**BRIEF**
Should any entry hold a picture, omit that picture and copy the rest of the entry exactly.

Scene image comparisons

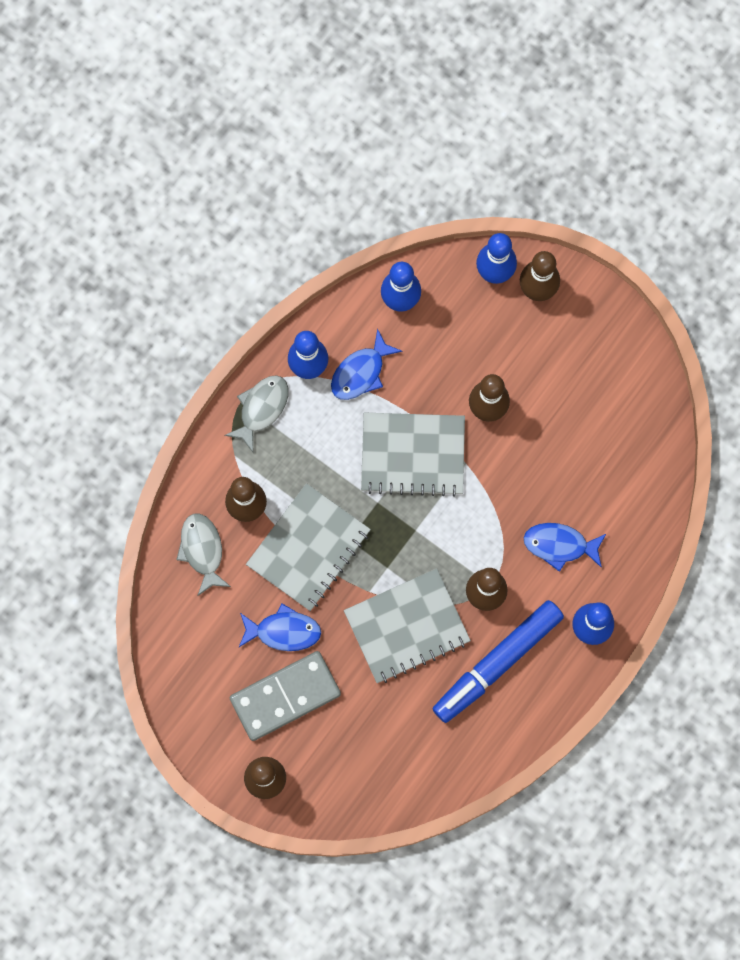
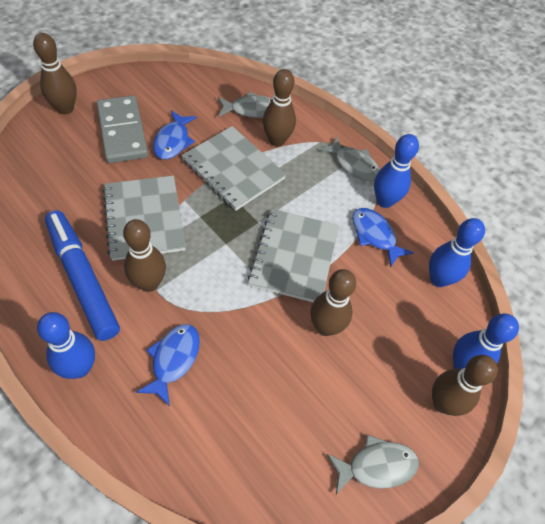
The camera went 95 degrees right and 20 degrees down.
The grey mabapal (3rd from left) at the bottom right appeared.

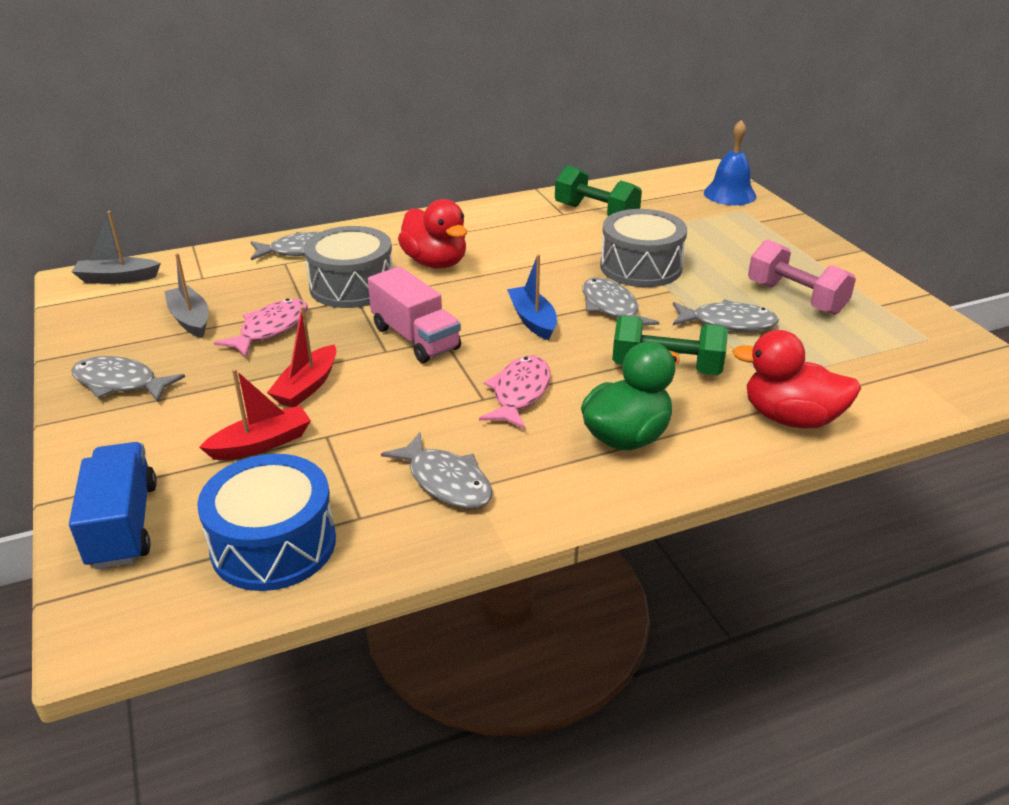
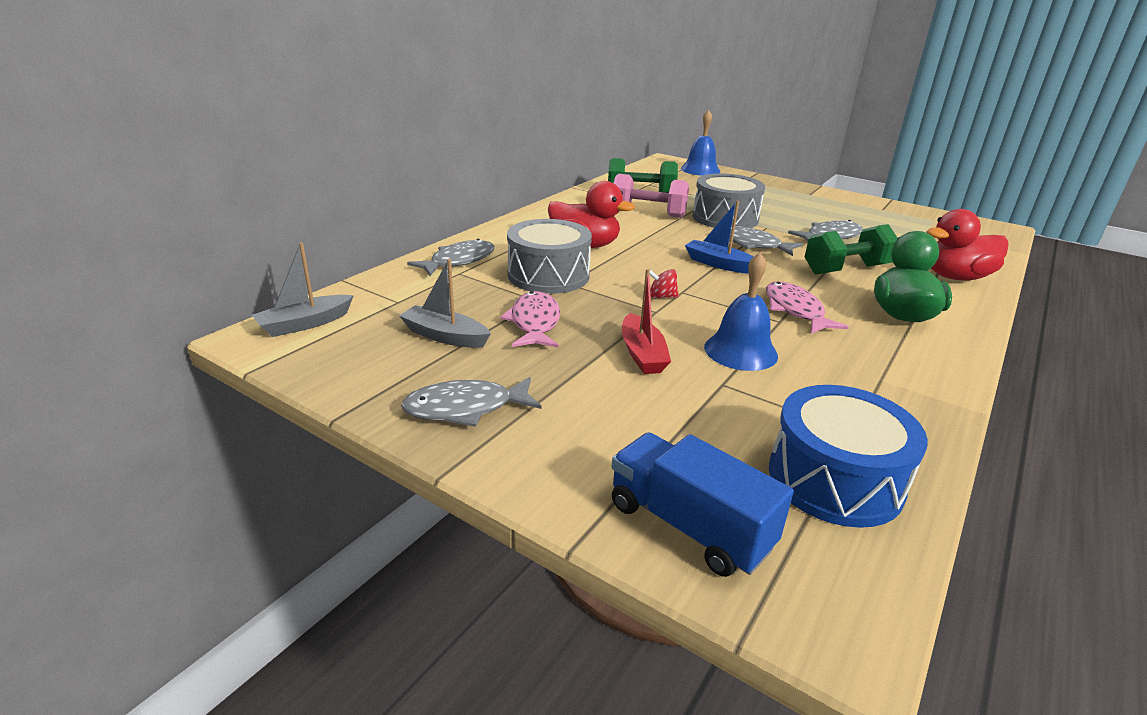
The camera went 35 degrees left and 5 degrees down.
The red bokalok (1st from left) at the middle left disappeared.
The grey mabapal (3rd from left) at the centre disappeared.
The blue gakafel (2nd from left) at the centre appeared.
The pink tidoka moved from the middle right to the top centre.
The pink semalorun at the centre was replaced by the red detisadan at the centre.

**FINISHED TASK**
The camera went 95 degrees right and 20 degrees down.
The grey mabapal (3rd from left) at the bottom right appeared.

The camera went 35 degrees left and 5 degrees down.
The red bokalok (1st from left) at the middle left disappeared.
The grey mabapal (3rd from left) at the centre disappeared.
The blue gakafel (2nd from left) at the centre appeared.
The pink tidoka moved from the middle right to the top centre.
The pink semalorun at the centre was replaced by the red detisadan at the centre.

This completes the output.